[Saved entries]
>>>>
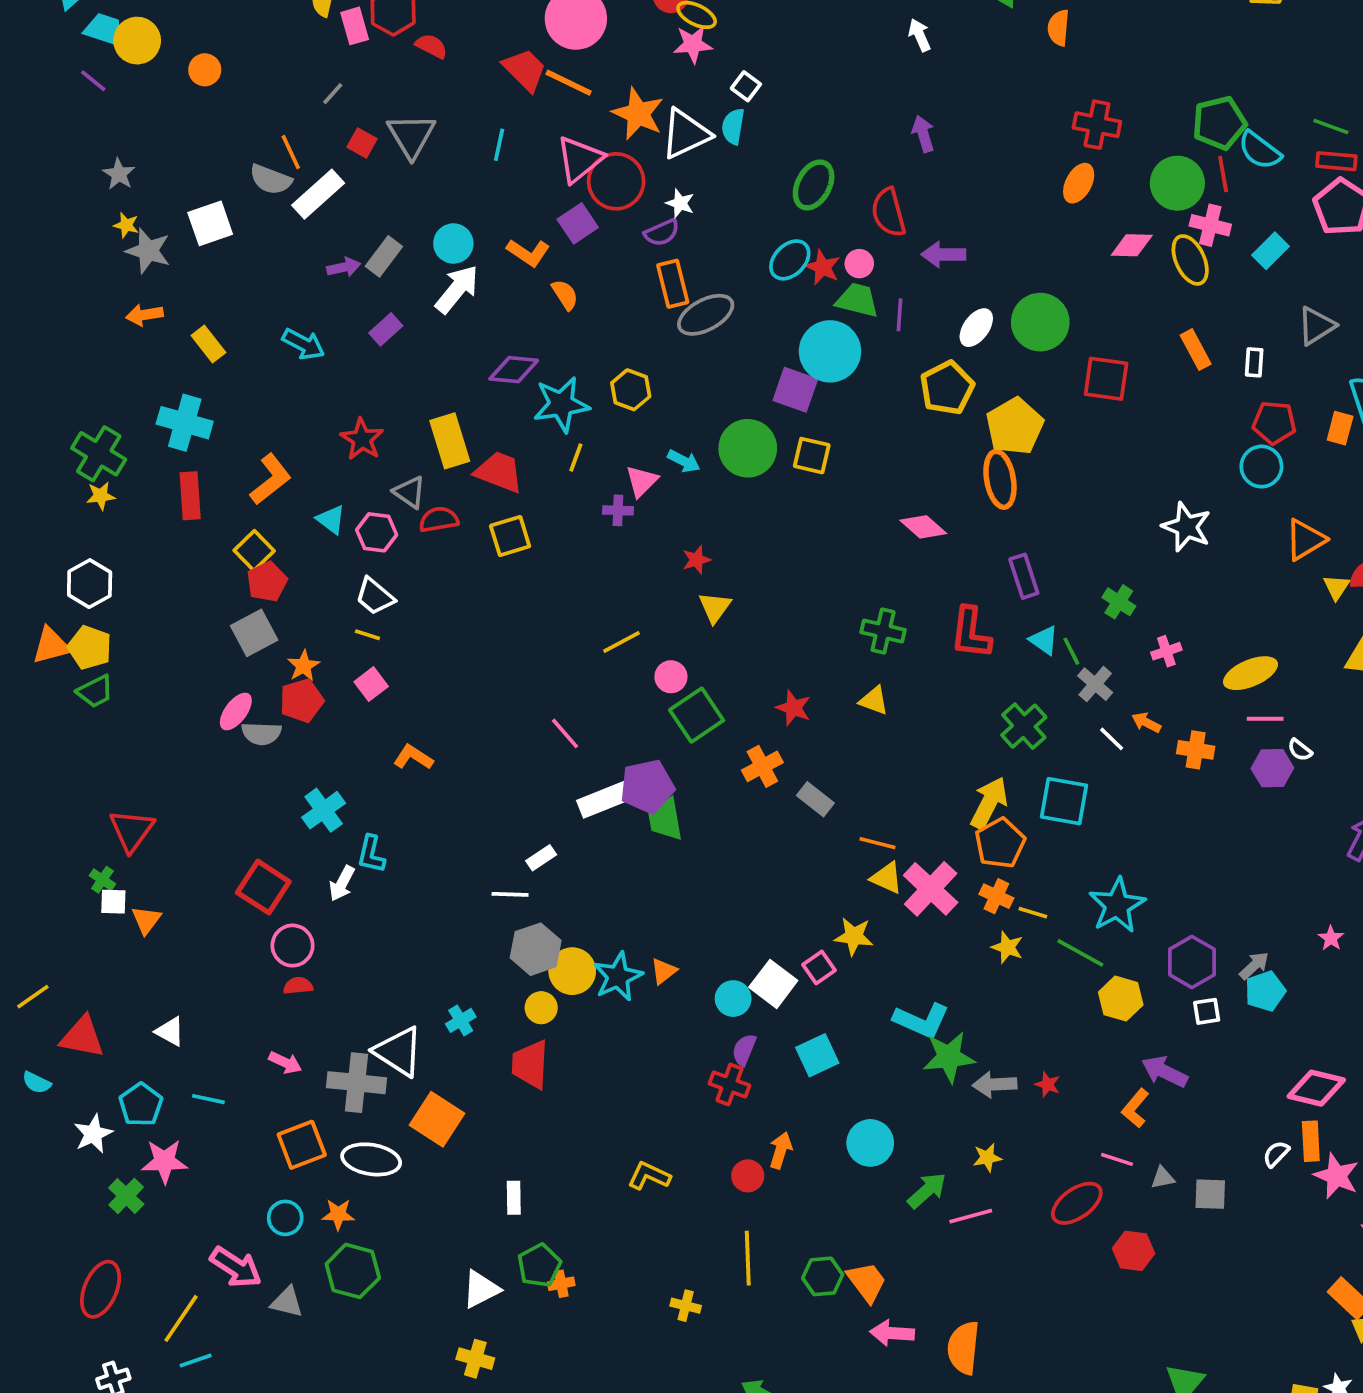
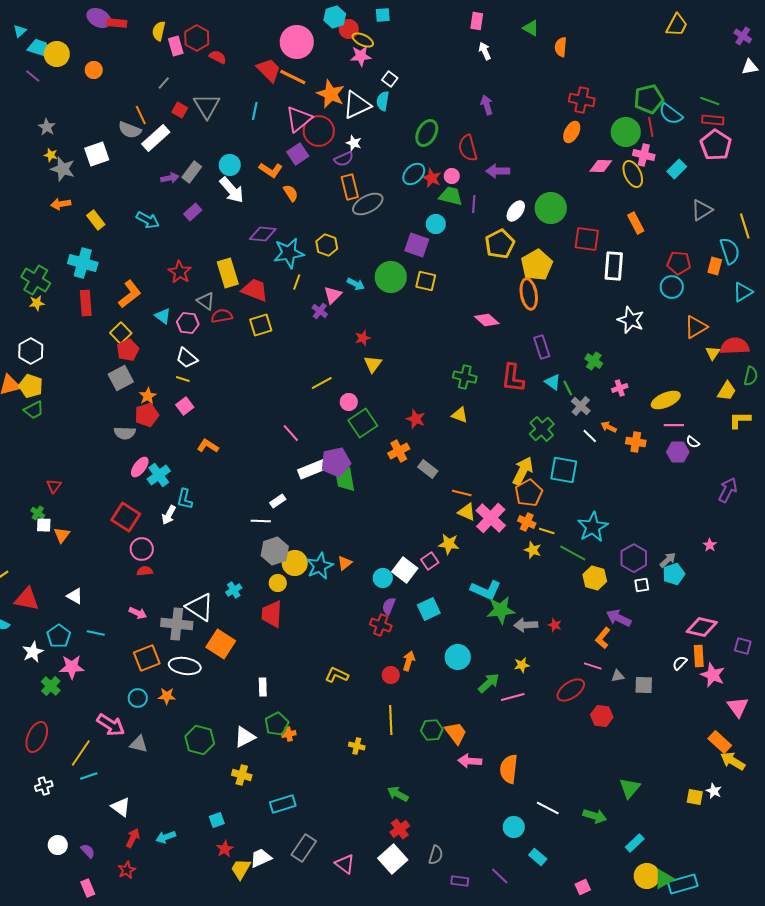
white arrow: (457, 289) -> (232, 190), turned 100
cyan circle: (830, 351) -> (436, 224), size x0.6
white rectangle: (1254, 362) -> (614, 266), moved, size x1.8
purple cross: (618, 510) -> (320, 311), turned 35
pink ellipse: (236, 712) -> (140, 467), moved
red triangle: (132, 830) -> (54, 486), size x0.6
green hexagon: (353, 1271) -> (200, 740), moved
<<<<
Task to carry out -
Excluding pictures, print all lines above exactly.

Reply to the exercise -
white arrow: (457, 289) -> (232, 190), turned 100
cyan circle: (830, 351) -> (436, 224), size x0.6
white rectangle: (1254, 362) -> (614, 266), moved, size x1.8
purple cross: (618, 510) -> (320, 311), turned 35
pink ellipse: (236, 712) -> (140, 467), moved
red triangle: (132, 830) -> (54, 486), size x0.6
green hexagon: (353, 1271) -> (200, 740), moved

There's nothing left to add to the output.